**Exercise directions**
Could you write out all of the data again, word for word?

**Exercise material**

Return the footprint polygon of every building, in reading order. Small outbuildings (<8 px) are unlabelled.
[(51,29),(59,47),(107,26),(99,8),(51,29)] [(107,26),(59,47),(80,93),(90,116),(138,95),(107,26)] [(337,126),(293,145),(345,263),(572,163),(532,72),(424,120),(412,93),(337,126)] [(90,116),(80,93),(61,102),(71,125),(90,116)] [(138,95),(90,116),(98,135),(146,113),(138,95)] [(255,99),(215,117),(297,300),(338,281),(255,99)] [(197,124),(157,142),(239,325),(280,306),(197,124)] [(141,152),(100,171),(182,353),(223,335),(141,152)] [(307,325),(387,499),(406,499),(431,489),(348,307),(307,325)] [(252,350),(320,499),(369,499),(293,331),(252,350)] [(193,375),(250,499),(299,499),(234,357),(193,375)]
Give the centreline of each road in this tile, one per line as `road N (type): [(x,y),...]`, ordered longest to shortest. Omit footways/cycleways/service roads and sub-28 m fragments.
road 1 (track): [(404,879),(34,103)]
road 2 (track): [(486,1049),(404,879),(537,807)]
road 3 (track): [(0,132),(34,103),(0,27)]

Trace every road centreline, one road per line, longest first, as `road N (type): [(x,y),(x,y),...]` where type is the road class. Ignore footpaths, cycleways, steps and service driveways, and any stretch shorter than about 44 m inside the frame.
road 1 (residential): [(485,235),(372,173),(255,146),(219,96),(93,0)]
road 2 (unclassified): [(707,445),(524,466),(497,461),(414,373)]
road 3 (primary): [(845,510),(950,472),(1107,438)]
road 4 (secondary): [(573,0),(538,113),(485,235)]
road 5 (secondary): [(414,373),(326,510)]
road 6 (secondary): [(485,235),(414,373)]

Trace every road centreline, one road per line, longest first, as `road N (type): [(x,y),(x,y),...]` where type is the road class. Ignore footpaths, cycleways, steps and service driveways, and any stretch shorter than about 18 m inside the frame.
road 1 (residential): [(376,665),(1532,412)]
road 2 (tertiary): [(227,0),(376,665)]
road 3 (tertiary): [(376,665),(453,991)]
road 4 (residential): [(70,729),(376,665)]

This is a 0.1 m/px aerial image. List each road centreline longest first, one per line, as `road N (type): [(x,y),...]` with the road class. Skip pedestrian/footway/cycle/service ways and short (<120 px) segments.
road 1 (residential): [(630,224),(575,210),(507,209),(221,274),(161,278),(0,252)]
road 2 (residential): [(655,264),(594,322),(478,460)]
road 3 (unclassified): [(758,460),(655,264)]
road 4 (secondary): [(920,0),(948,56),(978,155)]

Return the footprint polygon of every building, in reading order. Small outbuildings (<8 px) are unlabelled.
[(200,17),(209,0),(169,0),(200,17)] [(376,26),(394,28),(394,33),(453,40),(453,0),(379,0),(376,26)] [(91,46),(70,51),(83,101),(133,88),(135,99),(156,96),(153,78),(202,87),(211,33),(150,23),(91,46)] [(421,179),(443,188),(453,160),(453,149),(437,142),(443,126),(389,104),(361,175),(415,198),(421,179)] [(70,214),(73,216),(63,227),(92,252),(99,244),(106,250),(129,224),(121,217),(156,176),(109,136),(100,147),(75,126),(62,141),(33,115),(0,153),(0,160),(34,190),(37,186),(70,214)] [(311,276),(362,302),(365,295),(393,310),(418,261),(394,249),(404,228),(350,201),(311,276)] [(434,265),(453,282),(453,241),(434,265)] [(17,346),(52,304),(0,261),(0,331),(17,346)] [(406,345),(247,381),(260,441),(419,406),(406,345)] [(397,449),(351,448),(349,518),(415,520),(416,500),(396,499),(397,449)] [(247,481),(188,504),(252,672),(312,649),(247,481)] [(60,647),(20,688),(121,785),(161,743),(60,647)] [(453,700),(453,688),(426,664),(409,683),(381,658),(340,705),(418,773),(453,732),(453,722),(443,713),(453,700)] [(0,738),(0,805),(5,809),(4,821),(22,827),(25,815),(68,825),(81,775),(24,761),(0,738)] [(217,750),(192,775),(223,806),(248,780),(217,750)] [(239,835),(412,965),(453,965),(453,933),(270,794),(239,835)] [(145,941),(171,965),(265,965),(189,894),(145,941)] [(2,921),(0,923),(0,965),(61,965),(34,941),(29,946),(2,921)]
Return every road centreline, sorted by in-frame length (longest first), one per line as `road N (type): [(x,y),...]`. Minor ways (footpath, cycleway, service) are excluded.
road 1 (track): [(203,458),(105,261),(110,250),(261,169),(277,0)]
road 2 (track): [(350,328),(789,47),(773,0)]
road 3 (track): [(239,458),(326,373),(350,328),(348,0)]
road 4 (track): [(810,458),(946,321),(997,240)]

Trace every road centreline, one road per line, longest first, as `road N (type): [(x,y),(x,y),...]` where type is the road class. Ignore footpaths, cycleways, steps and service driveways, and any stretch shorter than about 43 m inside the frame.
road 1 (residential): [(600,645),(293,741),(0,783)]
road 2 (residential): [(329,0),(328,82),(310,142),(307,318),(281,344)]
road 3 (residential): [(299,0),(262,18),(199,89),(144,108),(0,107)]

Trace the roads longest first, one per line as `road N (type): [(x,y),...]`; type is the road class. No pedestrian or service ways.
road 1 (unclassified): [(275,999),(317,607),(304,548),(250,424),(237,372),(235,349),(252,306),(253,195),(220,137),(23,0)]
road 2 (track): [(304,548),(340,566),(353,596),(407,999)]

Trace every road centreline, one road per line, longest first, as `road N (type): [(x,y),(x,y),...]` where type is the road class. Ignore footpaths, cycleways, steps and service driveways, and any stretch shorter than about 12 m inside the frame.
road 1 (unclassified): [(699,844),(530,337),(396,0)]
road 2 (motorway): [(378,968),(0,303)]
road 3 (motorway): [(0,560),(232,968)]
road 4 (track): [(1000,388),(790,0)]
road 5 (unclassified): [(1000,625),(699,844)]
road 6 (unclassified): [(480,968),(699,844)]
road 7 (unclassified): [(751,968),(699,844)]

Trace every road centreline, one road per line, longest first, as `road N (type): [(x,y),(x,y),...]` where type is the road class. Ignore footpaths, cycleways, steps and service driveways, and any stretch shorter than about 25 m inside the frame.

**Finished task**
Return the footprint polygon of every building, in reading order. Small outbuildings (<8 px) are unlabelled.
[(51,29),(59,47),(107,26),(99,8),(51,29)] [(107,26),(59,47),(80,93),(90,116),(138,95),(107,26)] [(337,126),(293,145),(345,263),(572,163),(532,72),(424,120),(412,93),(337,126)] [(90,116),(80,93),(61,102),(71,125),(90,116)] [(138,95),(90,116),(98,135),(146,113),(138,95)] [(255,99),(215,117),(297,300),(338,281),(255,99)] [(197,124),(157,142),(239,325),(280,306),(197,124)] [(141,152),(100,171),(182,353),(223,335),(141,152)] [(307,325),(387,499),(406,499),(431,489),(348,307),(307,325)] [(252,350),(320,499),(369,499),(293,331),(252,350)] [(193,375),(250,499),(299,499),(234,357),(193,375)]
Give the centreline of each road in this tile, one per line as `road N (type): [(x,y),...]`, ordered longest to shortest. Omit footways/cycleways/service roads and sub-28 m fragments.
road 1 (track): [(404,879),(34,103)]
road 2 (track): [(486,1049),(404,879),(537,807)]
road 3 (track): [(0,132),(34,103),(0,27)]

Trace every road centreline, one road per line, longest first, as `road N (type): [(x,y),(x,y),...]` where type is the road class. Ignore footpaths, cycleways, steps and service driveways, and any stretch shorter than about 44 m inside the frame.
road 1 (residential): [(485,235),(372,173),(255,146),(219,96),(93,0)]
road 2 (unclassified): [(707,445),(524,466),(497,461),(414,373)]
road 3 (primary): [(845,510),(950,472),(1107,438)]
road 4 (secondary): [(573,0),(538,113),(485,235)]
road 5 (secondary): [(414,373),(326,510)]
road 6 (secondary): [(485,235),(414,373)]

Trace every road centreline, one road per line, longest first, as `road N (type): [(x,y),(x,y),...]` where type is the road class. Ignore footpaths, cycleways, steps and service driveways, and any stretch shorter than about 18 m inside the frame.
road 1 (residential): [(376,665),(1532,412)]
road 2 (tertiary): [(227,0),(376,665)]
road 3 (tertiary): [(376,665),(453,991)]
road 4 (residential): [(70,729),(376,665)]

This is a 0.1 m/px aerial image. List each road centreline longest first, one per line, as `road N (type): [(x,y),...]` with the road class. Skip pedestrian/footway/cycle/service ways and short (<120 px) segments.
road 1 (residential): [(630,224),(575,210),(507,209),(221,274),(161,278),(0,252)]
road 2 (residential): [(655,264),(594,322),(478,460)]
road 3 (unclassified): [(758,460),(655,264)]
road 4 (secondary): [(920,0),(948,56),(978,155)]

Return the footprint polygon of every building, in reading order. Small outbuildings (<8 px) are unlabelled.
[(200,17),(209,0),(169,0),(200,17)] [(376,26),(394,28),(394,33),(453,40),(453,0),(379,0),(376,26)] [(91,46),(70,51),(83,101),(133,88),(135,99),(156,96),(153,78),(202,87),(211,33),(150,23),(91,46)] [(421,179),(443,188),(453,160),(453,149),(437,142),(443,126),(389,104),(361,175),(415,198),(421,179)] [(70,214),(73,216),(63,227),(92,252),(99,244),(106,250),(129,224),(121,217),(156,176),(109,136),(100,147),(75,126),(62,141),(33,115),(0,153),(0,160),(34,190),(37,186),(70,214)] [(311,276),(362,302),(365,295),(393,310),(418,261),(394,249),(404,228),(350,201),(311,276)] [(434,265),(453,282),(453,241),(434,265)] [(17,346),(52,304),(0,261),(0,331),(17,346)] [(406,345),(247,381),(260,441),(419,406),(406,345)] [(397,449),(351,448),(349,518),(415,520),(416,500),(396,499),(397,449)] [(247,481),(188,504),(252,672),(312,649),(247,481)] [(60,647),(20,688),(121,785),(161,743),(60,647)] [(453,700),(453,688),(426,664),(409,683),(381,658),(340,705),(418,773),(453,732),(453,722),(443,713),(453,700)] [(0,738),(0,805),(5,809),(4,821),(22,827),(25,815),(68,825),(81,775),(24,761),(0,738)] [(217,750),(192,775),(223,806),(248,780),(217,750)] [(239,835),(412,965),(453,965),(453,933),(270,794),(239,835)] [(145,941),(171,965),(265,965),(189,894),(145,941)] [(2,921),(0,923),(0,965),(61,965),(34,941),(29,946),(2,921)]
Return every road centreline, sorted by in-frame length (longest first), one per line as `road N (type): [(x,y),...]`. Minor ways (footpath, cycleway, service) are excluded.
road 1 (track): [(203,458),(105,261),(110,250),(261,169),(277,0)]
road 2 (track): [(350,328),(789,47),(773,0)]
road 3 (track): [(239,458),(326,373),(350,328),(348,0)]
road 4 (track): [(810,458),(946,321),(997,240)]

Trace every road centreline, one road per line, longest first, as `road N (type): [(x,y),(x,y),...]` where type is the road class. Ignore footpaths, cycleways, steps and service driveways, and any stretch shorter than about 43 m inside the frame.
road 1 (residential): [(600,645),(293,741),(0,783)]
road 2 (residential): [(329,0),(328,82),(310,142),(307,318),(281,344)]
road 3 (residential): [(299,0),(262,18),(199,89),(144,108),(0,107)]

Trace the roads longest first, one per line as `road N (type): [(x,y),...]`; type is the road class. No pedestrian or service ways.
road 1 (unclassified): [(275,999),(317,607),(304,548),(250,424),(237,372),(235,349),(252,306),(253,195),(220,137),(23,0)]
road 2 (track): [(304,548),(340,566),(353,596),(407,999)]

Trace every road centreline, one road per line, longest first, as `road N (type): [(x,y),(x,y),...]` where type is the road class. Ignore footpaths, cycleways, steps and service driveways, and any stretch shorter than about 12 m inside the frame.
road 1 (unclassified): [(699,844),(530,337),(396,0)]
road 2 (motorway): [(378,968),(0,303)]
road 3 (motorway): [(0,560),(232,968)]
road 4 (track): [(1000,388),(790,0)]
road 5 (unclassified): [(1000,625),(699,844)]
road 6 (unclassified): [(480,968),(699,844)]
road 7 (unclassified): [(751,968),(699,844)]

Trace every road centreline, one road per line, longest first, as `road N (type): [(x,y),(x,y),...]` where type is the road class. Ignore footpaths, cycleways, steps and service driveways, and any stretch shorter than about 25 m inside the frame.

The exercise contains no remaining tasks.